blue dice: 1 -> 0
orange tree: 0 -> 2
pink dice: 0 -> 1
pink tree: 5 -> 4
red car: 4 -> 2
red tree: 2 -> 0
--
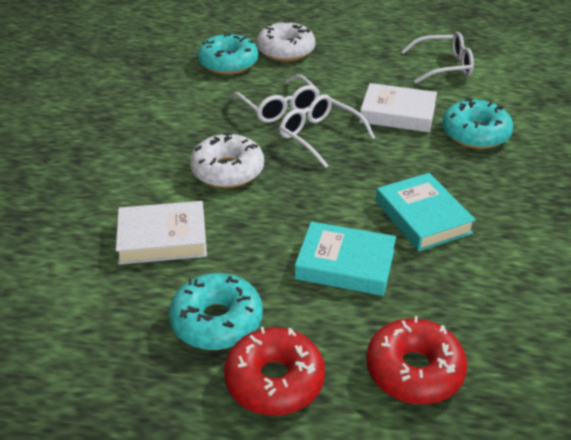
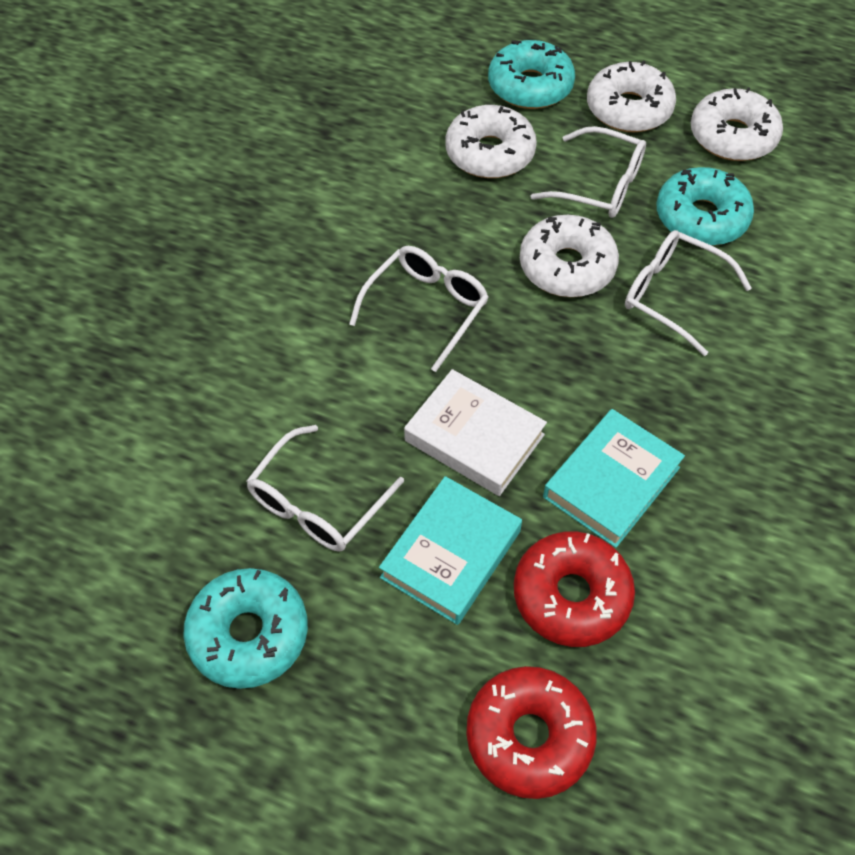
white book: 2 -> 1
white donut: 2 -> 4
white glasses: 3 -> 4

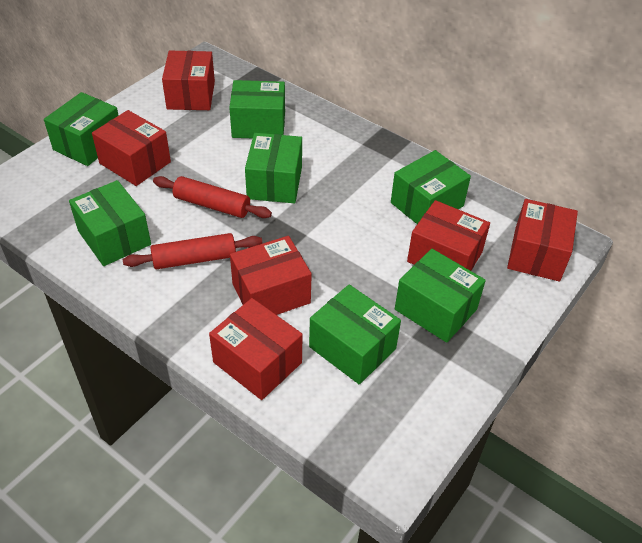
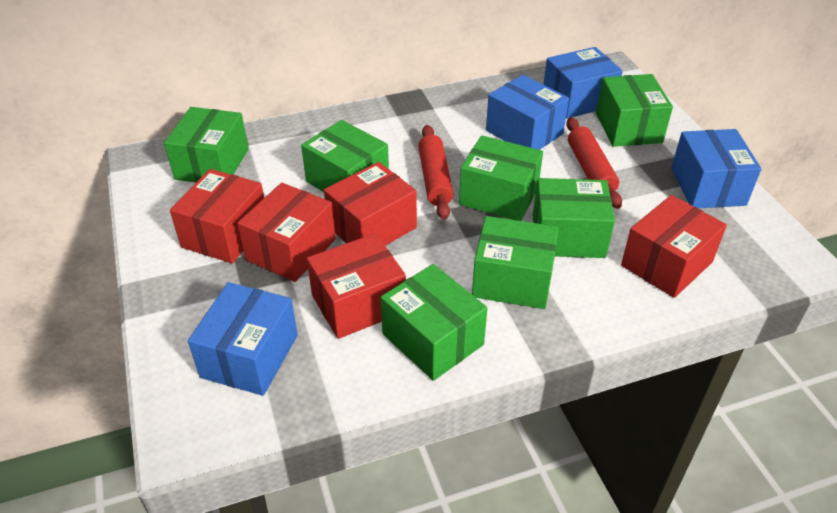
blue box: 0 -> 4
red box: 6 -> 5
...
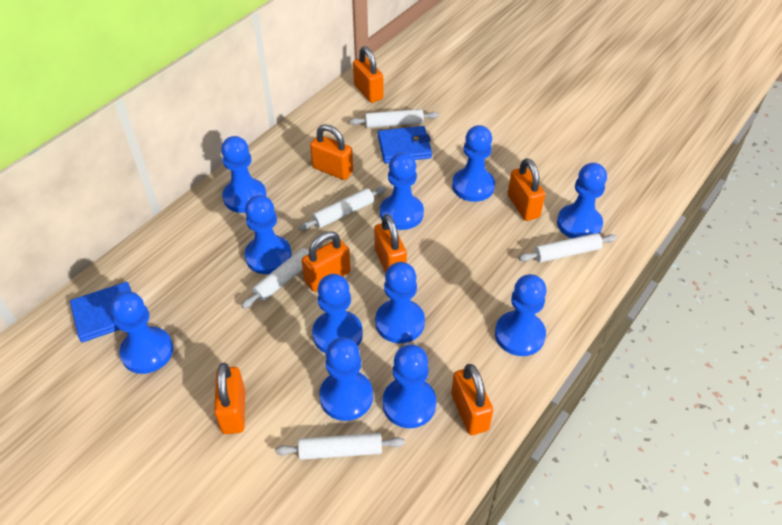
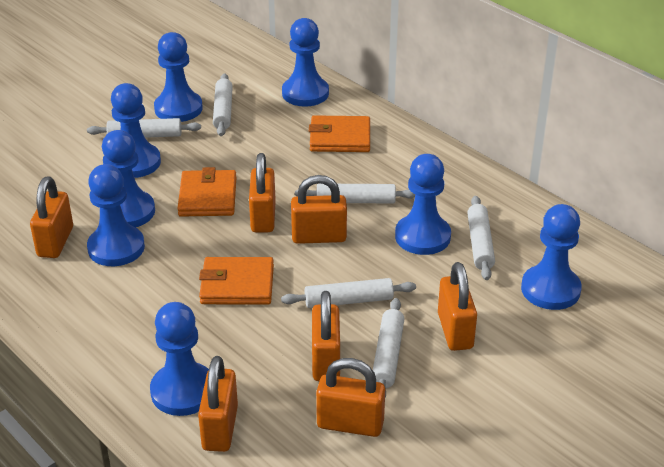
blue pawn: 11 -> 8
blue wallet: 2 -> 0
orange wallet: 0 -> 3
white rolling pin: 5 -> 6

* [Problem to solve]:
In the listing above, find the line containing "blue dice: 1 -> 0" and the line containing "red tree: 2 -> 0", then quote both, plus every line between them, exactly as written.

* [Your response]:
blue dice: 1 -> 0
orange tree: 0 -> 2
pink dice: 0 -> 1
pink tree: 5 -> 4
red car: 4 -> 2
red tree: 2 -> 0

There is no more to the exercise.